▸ Goal of the exercise
In the listing that follows, the range to quote begins at the line that has "LCD2 pin SCL: D6 -> A4" and ends after the line that has "LCD2 pin VCC: none -> 5V"; quote it verbatim and add nothing.

▸ Data in this exercise

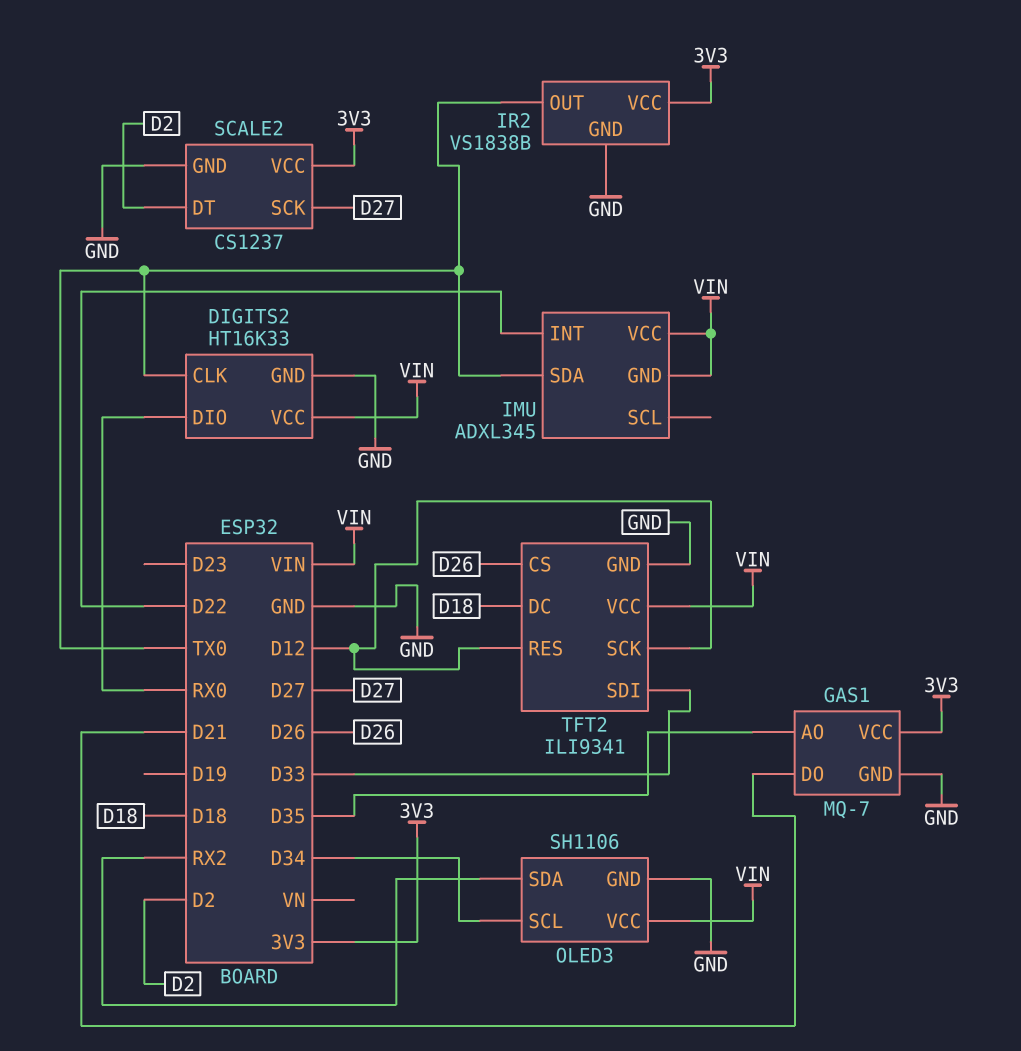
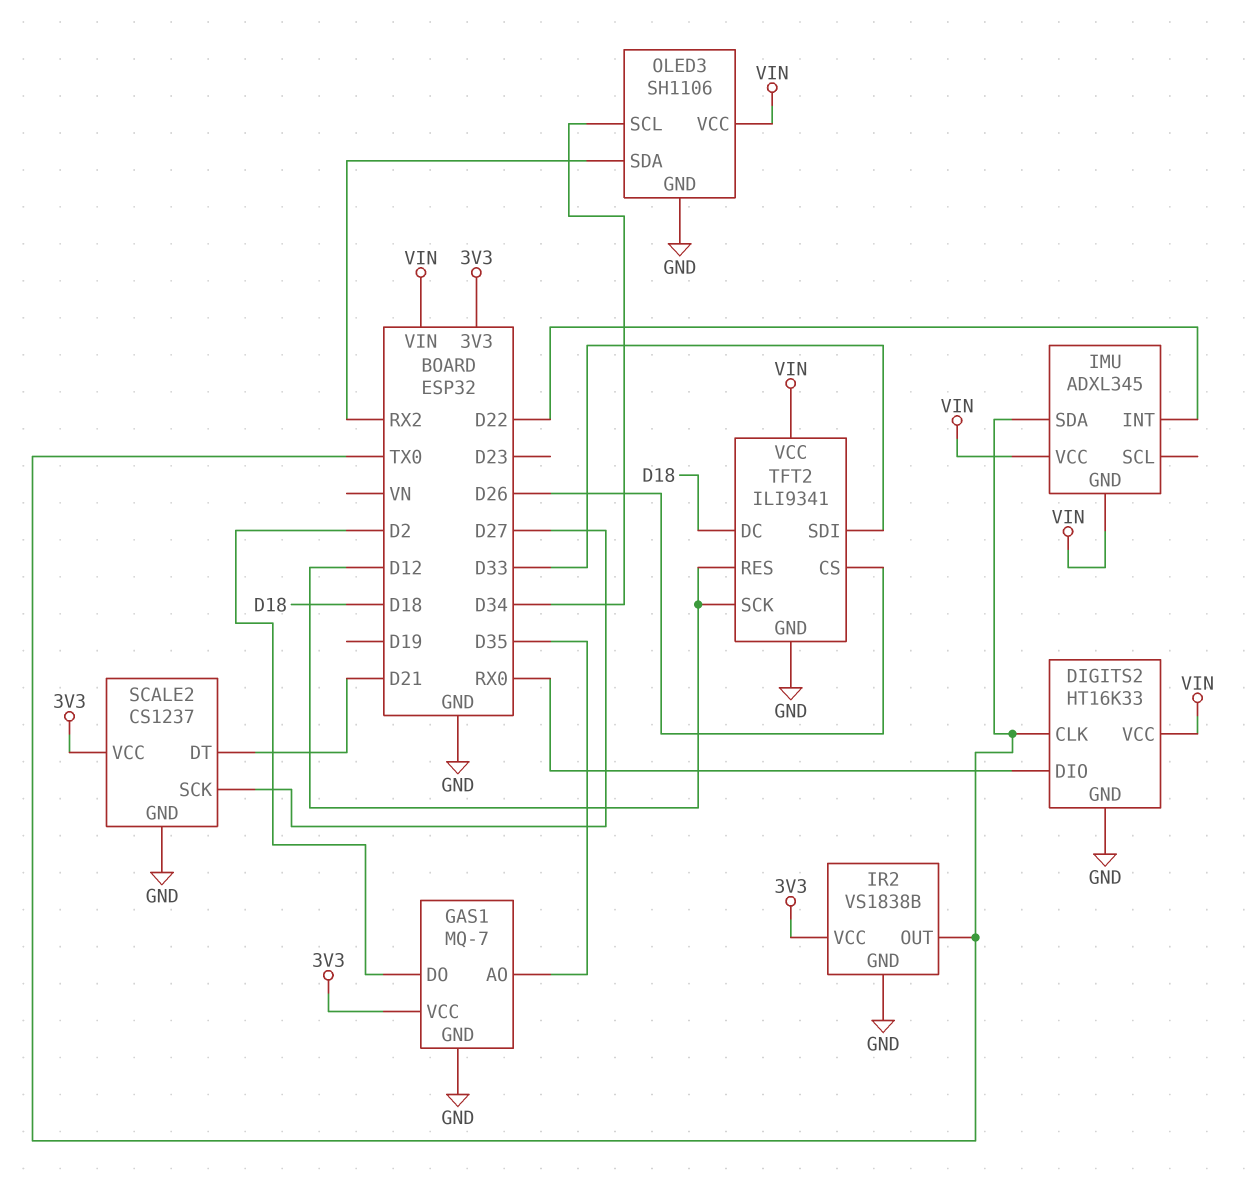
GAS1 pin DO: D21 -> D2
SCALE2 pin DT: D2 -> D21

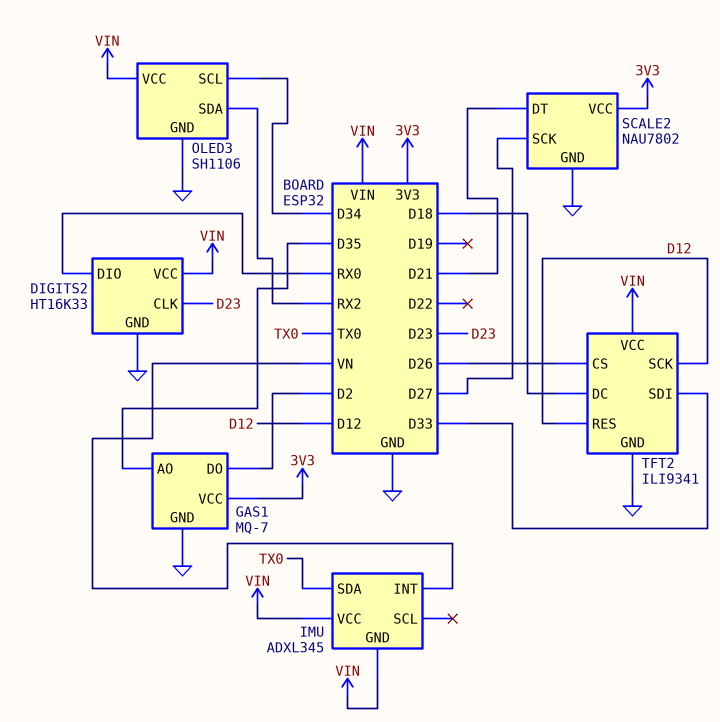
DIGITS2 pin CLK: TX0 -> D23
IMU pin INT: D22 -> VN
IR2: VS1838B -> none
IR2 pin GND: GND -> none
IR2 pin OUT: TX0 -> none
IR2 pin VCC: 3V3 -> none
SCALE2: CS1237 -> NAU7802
--
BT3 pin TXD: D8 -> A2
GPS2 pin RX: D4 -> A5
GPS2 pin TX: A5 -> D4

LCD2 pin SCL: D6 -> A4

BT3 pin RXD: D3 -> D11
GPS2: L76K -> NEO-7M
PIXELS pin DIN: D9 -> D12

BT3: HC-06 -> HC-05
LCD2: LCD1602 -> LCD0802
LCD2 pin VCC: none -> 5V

▸ Completed task
LCD2 pin SCL: D6 -> A4

BT3 pin RXD: D3 -> D11
GPS2: L76K -> NEO-7M
PIXELS pin DIN: D9 -> D12

BT3: HC-06 -> HC-05
LCD2: LCD1602 -> LCD0802
LCD2 pin VCC: none -> 5V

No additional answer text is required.